** START OF Dataset records **

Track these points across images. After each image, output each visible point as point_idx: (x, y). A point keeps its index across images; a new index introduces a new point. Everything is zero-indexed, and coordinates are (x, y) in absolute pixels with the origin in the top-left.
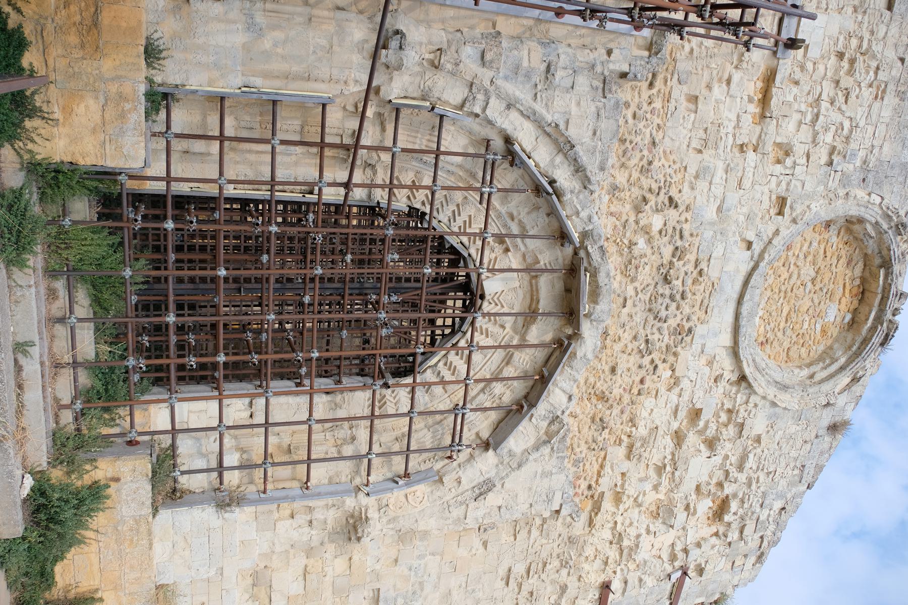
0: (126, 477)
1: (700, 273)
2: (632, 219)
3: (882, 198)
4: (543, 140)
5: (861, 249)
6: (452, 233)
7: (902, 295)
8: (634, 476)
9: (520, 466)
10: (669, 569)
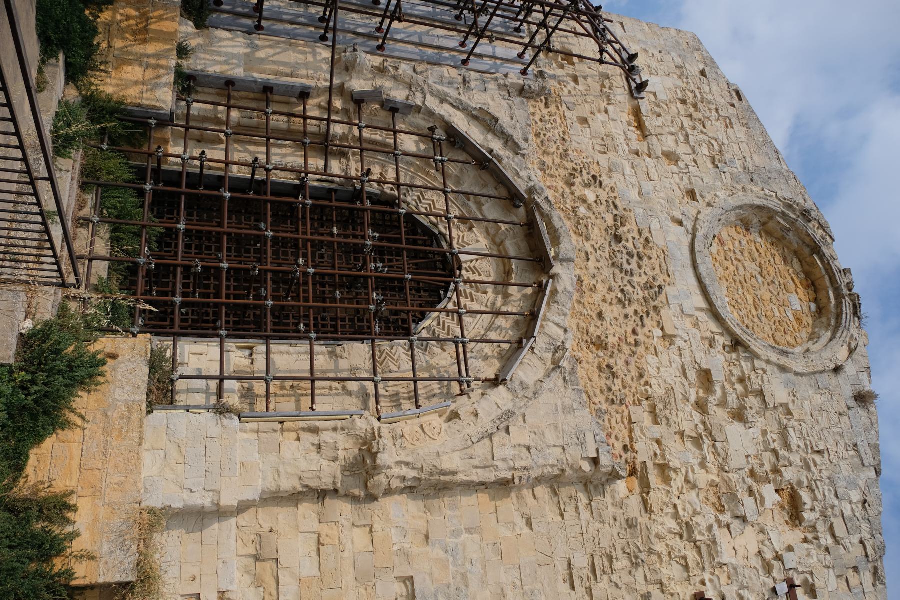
5: (788, 248)
6: (420, 214)
7: (846, 272)
9: (535, 394)
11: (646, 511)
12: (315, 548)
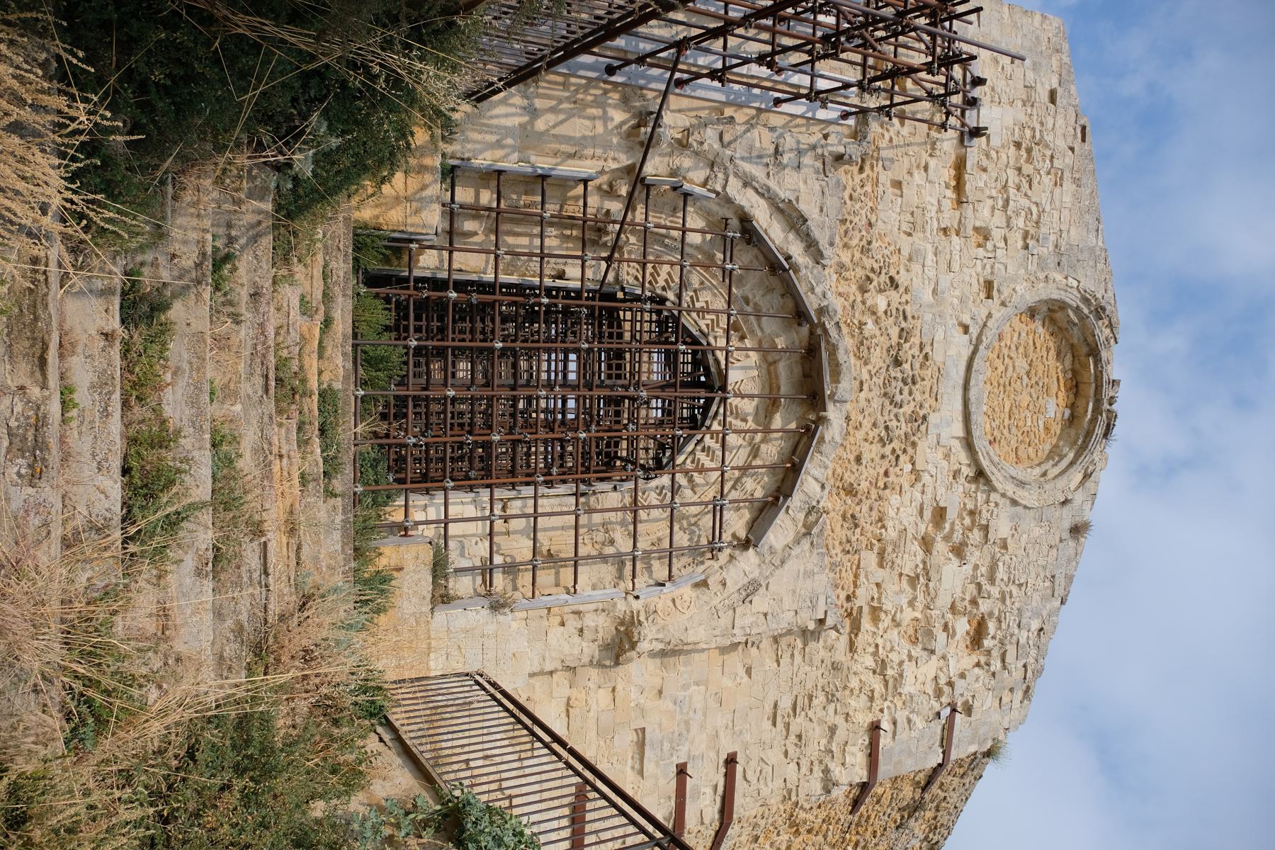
0: (409, 566)
1: (926, 357)
2: (859, 299)
3: (1079, 282)
4: (777, 216)
5: (1067, 340)
7: (1115, 383)
8: (891, 587)
9: (783, 562)
10: (937, 707)
11: (851, 650)
12: (564, 709)
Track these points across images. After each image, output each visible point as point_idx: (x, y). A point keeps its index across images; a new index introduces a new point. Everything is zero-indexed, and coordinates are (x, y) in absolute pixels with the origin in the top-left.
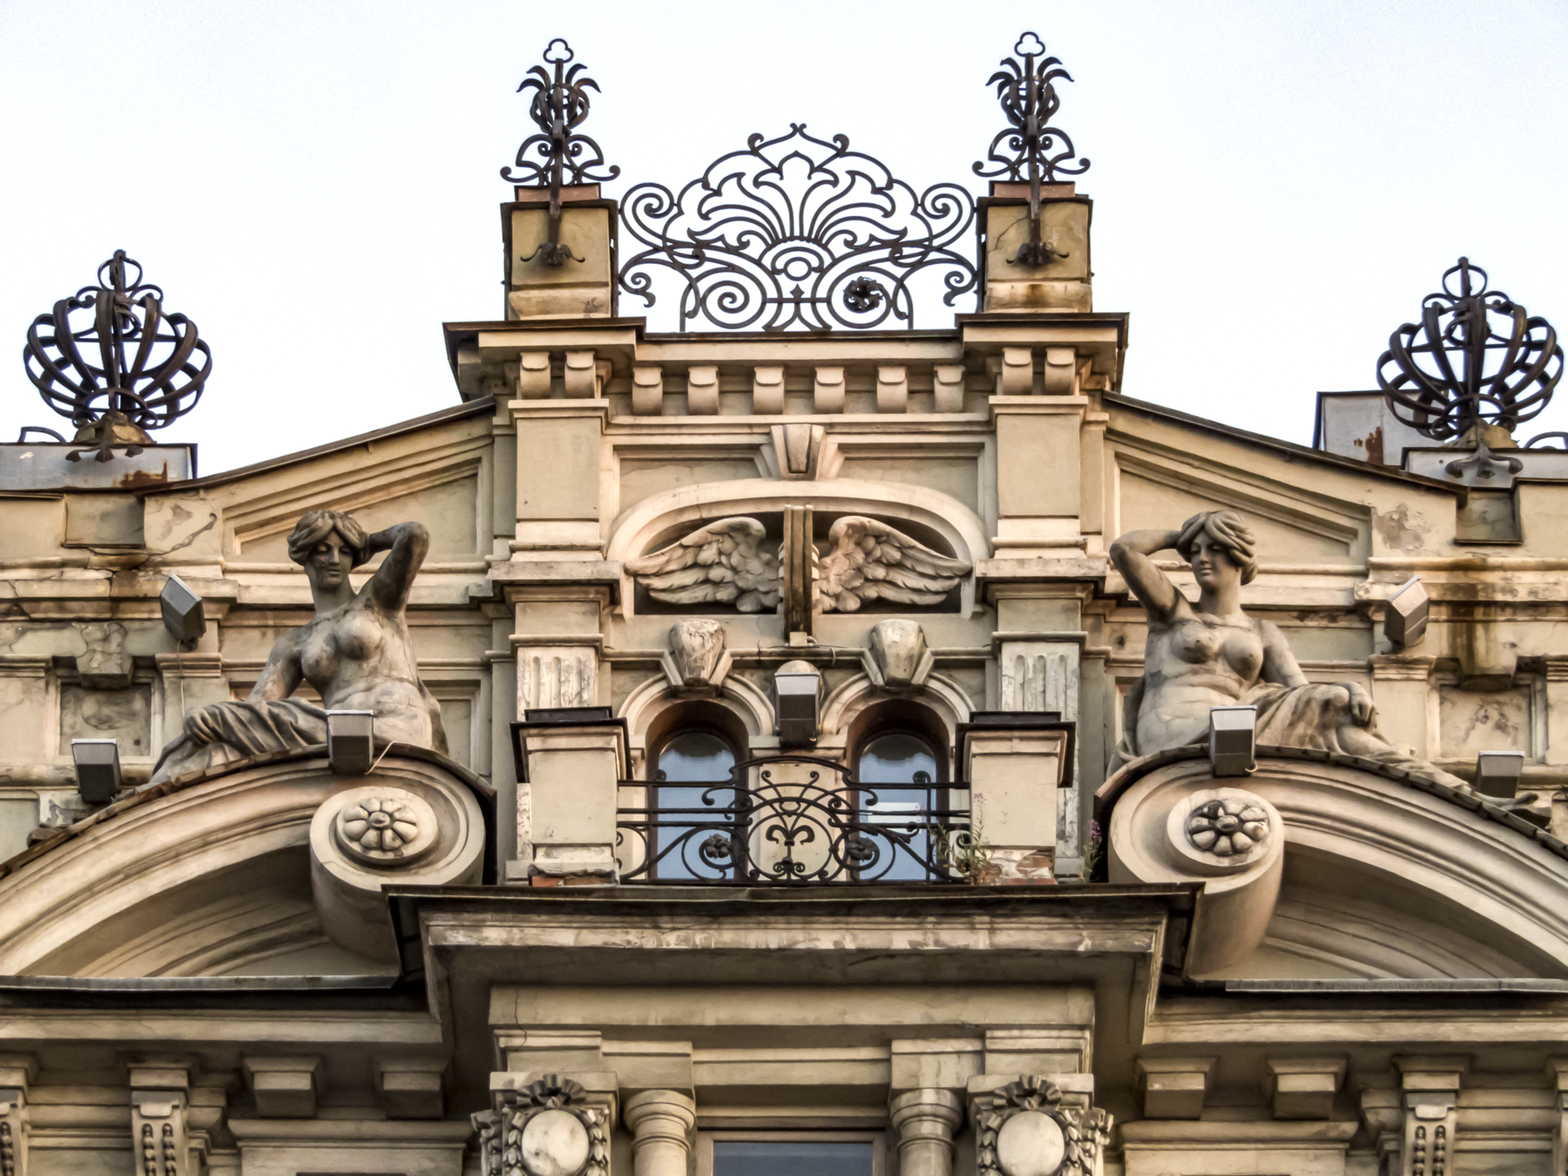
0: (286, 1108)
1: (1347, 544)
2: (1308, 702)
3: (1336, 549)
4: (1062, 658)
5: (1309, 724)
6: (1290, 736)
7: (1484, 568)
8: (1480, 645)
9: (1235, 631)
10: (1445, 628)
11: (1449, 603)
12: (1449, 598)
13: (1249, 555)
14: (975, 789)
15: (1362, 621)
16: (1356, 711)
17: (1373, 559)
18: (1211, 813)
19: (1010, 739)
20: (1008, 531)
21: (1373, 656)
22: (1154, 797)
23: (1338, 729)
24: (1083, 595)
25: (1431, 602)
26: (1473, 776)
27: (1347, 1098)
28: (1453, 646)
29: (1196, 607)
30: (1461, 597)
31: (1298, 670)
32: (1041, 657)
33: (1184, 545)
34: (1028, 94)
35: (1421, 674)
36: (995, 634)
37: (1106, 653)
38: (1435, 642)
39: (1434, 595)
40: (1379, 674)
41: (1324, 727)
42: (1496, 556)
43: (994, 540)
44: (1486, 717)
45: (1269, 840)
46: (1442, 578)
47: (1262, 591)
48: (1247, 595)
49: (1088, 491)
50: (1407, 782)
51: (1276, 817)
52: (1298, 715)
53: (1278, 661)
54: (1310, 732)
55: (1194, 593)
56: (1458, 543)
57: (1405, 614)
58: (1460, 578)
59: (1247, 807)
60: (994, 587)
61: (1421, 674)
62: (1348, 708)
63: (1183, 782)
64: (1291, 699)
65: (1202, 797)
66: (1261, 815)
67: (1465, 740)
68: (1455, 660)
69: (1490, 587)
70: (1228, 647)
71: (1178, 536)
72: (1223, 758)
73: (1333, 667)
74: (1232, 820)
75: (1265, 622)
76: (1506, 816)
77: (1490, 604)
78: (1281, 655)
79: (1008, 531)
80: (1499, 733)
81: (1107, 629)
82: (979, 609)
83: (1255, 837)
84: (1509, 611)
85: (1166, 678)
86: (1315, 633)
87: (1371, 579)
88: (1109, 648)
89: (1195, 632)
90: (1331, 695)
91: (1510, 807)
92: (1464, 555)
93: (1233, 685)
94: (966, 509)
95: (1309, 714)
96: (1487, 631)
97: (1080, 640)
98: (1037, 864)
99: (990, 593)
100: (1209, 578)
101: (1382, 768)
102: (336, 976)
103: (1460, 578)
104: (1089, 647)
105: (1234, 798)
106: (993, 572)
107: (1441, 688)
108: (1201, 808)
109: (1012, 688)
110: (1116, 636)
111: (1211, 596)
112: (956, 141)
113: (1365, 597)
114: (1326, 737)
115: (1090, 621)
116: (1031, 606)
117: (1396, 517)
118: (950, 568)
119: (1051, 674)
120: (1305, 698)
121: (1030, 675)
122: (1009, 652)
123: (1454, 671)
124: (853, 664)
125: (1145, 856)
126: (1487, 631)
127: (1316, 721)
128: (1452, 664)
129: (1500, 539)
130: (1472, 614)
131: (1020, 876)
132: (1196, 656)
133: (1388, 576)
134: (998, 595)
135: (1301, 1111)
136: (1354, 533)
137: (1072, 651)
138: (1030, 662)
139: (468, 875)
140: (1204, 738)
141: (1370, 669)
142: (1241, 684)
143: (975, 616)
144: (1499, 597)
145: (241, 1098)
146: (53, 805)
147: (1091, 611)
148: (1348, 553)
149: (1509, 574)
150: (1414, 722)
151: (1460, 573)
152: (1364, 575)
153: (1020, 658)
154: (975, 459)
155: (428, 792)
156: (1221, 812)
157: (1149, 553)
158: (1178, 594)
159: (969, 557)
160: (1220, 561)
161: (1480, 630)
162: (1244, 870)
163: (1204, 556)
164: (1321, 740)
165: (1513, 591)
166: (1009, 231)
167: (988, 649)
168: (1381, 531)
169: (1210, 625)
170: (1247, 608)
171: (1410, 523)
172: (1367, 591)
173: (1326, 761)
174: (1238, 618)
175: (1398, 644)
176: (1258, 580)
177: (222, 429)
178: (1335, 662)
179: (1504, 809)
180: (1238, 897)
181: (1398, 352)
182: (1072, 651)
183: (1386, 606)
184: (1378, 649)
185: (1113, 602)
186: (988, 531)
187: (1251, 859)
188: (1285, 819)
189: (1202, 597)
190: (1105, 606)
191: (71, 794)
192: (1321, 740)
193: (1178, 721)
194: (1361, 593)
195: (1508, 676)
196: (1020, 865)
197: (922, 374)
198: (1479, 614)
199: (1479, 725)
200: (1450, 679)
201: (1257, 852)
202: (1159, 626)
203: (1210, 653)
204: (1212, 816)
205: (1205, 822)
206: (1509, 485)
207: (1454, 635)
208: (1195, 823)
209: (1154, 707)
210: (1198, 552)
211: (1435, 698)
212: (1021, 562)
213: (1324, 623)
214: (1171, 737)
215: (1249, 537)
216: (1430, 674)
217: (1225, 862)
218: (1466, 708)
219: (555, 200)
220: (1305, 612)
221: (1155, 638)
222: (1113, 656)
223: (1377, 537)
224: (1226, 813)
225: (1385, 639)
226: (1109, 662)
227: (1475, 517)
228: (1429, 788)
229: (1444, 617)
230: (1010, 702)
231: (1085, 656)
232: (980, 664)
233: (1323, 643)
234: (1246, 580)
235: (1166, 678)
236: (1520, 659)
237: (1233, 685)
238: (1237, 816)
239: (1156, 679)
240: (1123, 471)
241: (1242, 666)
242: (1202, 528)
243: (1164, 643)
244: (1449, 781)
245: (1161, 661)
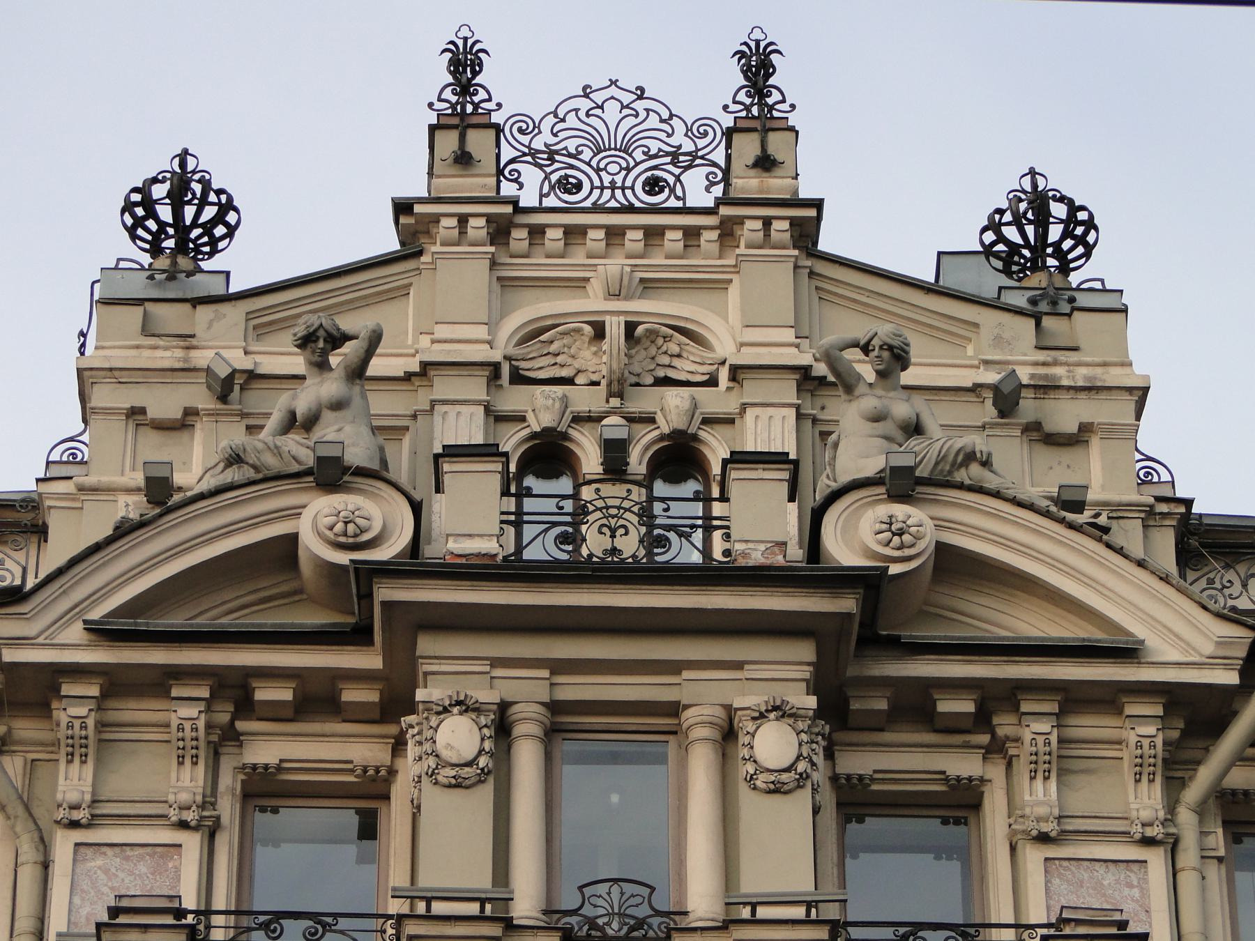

** END OF Dataset records **

* _What you have to do_
Rewrite all of the lines above, changing "absolute pixels" to "image pixels" wherever it appears and leaving everything else untouched. Omit the pictures from your answer.

* _Written answer_
Track these points across images. After each image, output each visible point as point_idx: (x, y). A point keeps its index across images; a new index introduces a new point. Everything is zero-indexed, and coordinates are (x, y) in image pixels with the origin in the top-left.
0: (126, 477)
1: (700, 273)
2: (632, 219)
3: (882, 198)
4: (543, 140)
5: (861, 249)
6: (452, 233)
7: (902, 295)
8: (634, 476)
9: (520, 466)
10: (669, 569)
5: (788, 248)
6: (420, 214)
7: (846, 272)
9: (535, 394)
11: (646, 511)
12: (315, 548)
0: (409, 566)
1: (926, 357)
2: (859, 299)
3: (1079, 282)
4: (777, 216)
5: (1067, 340)
7: (1115, 383)
8: (891, 587)
9: (783, 562)
10: (937, 707)
11: (851, 650)
12: (564, 709)
Track these points across images. After each image, output each visible point as point_idx: (x, y). A point keeps its index across images; a new index introduces a new point. Everything is zero-indexed, and coordinates are (x, y) in image pixels with the origin in the top-left.
0: (286, 1108)
1: (1347, 544)
2: (1308, 702)
3: (1336, 549)
4: (1062, 658)
5: (1309, 724)
6: (1290, 736)
7: (1484, 568)
8: (1480, 645)
9: (1235, 631)
10: (1445, 628)
11: (1449, 603)
12: (1449, 598)
13: (1249, 555)
14: (975, 789)
15: (1362, 621)
16: (1356, 711)
17: (1373, 559)
18: (1211, 813)
19: (1010, 739)
20: (1008, 531)
21: (1373, 656)
22: (1154, 797)
23: (1338, 729)
24: (1083, 595)
25: (1431, 602)
26: (1473, 776)
27: (1347, 1098)
28: (1453, 646)
29: (1196, 607)
30: (1461, 597)
31: (1298, 670)
32: (1041, 657)
33: (1184, 545)
34: (1028, 94)
35: (1421, 674)
36: (995, 634)
37: (1106, 653)
38: (1435, 642)
39: (1434, 595)
40: (1379, 674)
41: (1324, 727)
42: (1496, 556)
43: (994, 540)
44: (1486, 717)
45: (1269, 840)
46: (1442, 578)
47: (1262, 591)
48: (1247, 595)
49: (1088, 491)
50: (1407, 782)
51: (1276, 817)
52: (1298, 715)
53: (1278, 661)
54: (1310, 732)
55: (1194, 593)
56: (1458, 543)
57: (1405, 614)
58: (1460, 578)
59: (1247, 807)
60: (994, 587)
61: (1421, 674)
62: (1348, 708)
63: (1183, 782)
64: (1291, 699)
65: (1202, 797)
66: (1261, 815)
67: (1465, 740)
68: (1455, 660)
69: (1490, 587)
70: (1228, 647)
71: (1178, 536)
72: (1223, 758)
73: (1333, 667)
74: (1232, 820)
75: (1265, 622)
76: (1506, 816)
77: (1490, 604)
78: (1281, 655)
79: (1008, 531)
80: (1499, 733)
81: (1107, 629)
82: (979, 609)
83: (1255, 837)
84: (1509, 611)
85: (1166, 678)
86: (1315, 633)
87: (1371, 579)
88: (1109, 648)
89: (1195, 632)
90: (1331, 695)
91: (1510, 807)
92: (1464, 555)
93: (1233, 685)
94: (966, 509)
95: (1309, 714)
96: (1487, 631)
97: (1080, 640)
98: (1037, 864)
99: (990, 593)
100: (1209, 578)
101: (1382, 768)
102: (336, 976)
103: (1460, 578)
104: (1089, 647)
105: (1234, 798)
106: (993, 572)
107: (1441, 688)
108: (1201, 808)
109: (1012, 688)
110: (1116, 636)
111: (1211, 596)
112: (956, 141)
113: (1365, 597)
114: (1326, 737)
115: (1090, 621)
116: (1031, 606)
117: (1396, 517)
118: (950, 568)
119: (1051, 674)
120: (1305, 698)
121: (1030, 675)
122: (1009, 652)
123: (1454, 671)
124: (853, 664)
125: (1145, 856)
126: (1487, 631)
127: (1316, 721)
128: (1452, 664)
129: (1500, 539)
130: (1472, 614)
131: (1020, 876)
132: (1196, 656)
133: (1388, 576)
134: (998, 595)
135: (1301, 1111)
136: (1354, 533)
137: (1072, 651)
138: (1030, 662)
139: (468, 875)
140: (1204, 738)
141: (1370, 669)
142: (1241, 684)
143: (975, 616)
144: (1499, 597)
145: (241, 1098)
146: (53, 805)
147: (1091, 611)
148: (1348, 553)
149: (1509, 574)
150: (1414, 722)
151: (1460, 573)
152: (1364, 575)
153: (1020, 658)
154: (975, 459)
155: (428, 792)
156: (1221, 812)
157: (1149, 553)
158: (1178, 594)
159: (969, 557)
160: (1220, 561)
161: (1480, 630)
162: (1244, 870)
163: (1204, 556)
164: (1321, 740)
165: (1513, 591)
166: (1009, 231)
167: (988, 649)
168: (1381, 531)
169: (1210, 625)
170: (1247, 608)
171: (1410, 523)
172: (1367, 591)
173: (1326, 761)
174: (1238, 618)
175: (1398, 644)
176: (1258, 580)
177: (222, 429)
178: (1335, 662)
179: (1504, 809)
180: (1238, 897)
181: (1398, 352)
182: (1072, 651)
183: (1386, 606)
184: (1378, 649)
185: (1113, 602)
186: (988, 531)
187: (1251, 859)
188: (1285, 819)
189: (1202, 597)
190: (1105, 606)
191: (71, 794)
192: (1321, 740)
193: (1178, 721)
194: (1361, 593)
195: (1508, 676)
196: (1020, 865)
197: (922, 374)
198: (1479, 614)
199: (1479, 725)
200: (1450, 679)
201: (1257, 852)
202: (1159, 626)
203: (1210, 653)
204: (1212, 816)
205: (1205, 822)
206: (1509, 485)
207: (1454, 635)
208: (1195, 823)
209: (1154, 707)
210: (1198, 552)
211: (1435, 698)
212: (1021, 562)
213: (1324, 623)
214: (1171, 737)
215: (1249, 537)
216: (1430, 674)
217: (1225, 862)
218: (1466, 708)
219: (555, 200)
220: (1305, 612)
221: (1155, 638)
222: (1113, 656)
223: (1377, 537)
224: (1226, 813)
225: (1385, 639)
226: (1109, 662)
227: (1475, 517)
228: (1429, 788)
229: (1444, 617)
230: (1010, 702)
231: (1085, 656)
232: (980, 664)
233: (1323, 643)
234: (1246, 580)
235: (1166, 678)
236: (1520, 659)
237: (1233, 685)
238: (1237, 816)
239: (1156, 679)
240: (1123, 471)
241: (1242, 666)
242: (1202, 528)
243: (1164, 643)
244: (1449, 781)
245: (1161, 661)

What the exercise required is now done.